To do: What do the lines from the one containing "R6: 1.5k (VMID, VS) -> 10k (VMID, VS)" through the end of the entries say? Quote them exactly, and only them.

(Records contained in a dataset)
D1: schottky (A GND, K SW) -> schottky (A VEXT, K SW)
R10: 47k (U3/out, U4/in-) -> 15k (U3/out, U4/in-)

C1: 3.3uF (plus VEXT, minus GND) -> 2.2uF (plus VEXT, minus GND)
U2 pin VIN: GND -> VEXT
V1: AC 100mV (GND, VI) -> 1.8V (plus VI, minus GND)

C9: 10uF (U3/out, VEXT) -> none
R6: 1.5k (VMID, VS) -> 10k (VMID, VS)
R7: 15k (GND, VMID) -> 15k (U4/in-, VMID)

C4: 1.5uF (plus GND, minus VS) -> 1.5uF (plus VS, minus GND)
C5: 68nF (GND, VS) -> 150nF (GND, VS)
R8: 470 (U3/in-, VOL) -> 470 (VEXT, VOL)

Written solution:
R6: 1.5k (VMID, VS) -> 10k (VMID, VS)
R7: 15k (GND, VMID) -> 15k (U4/in-, VMID)

C4: 1.5uF (plus GND, minus VS) -> 1.5uF (plus VS, minus GND)
C5: 68nF (GND, VS) -> 150nF (GND, VS)
R8: 470 (U3/in-, VOL) -> 470 (VEXT, VOL)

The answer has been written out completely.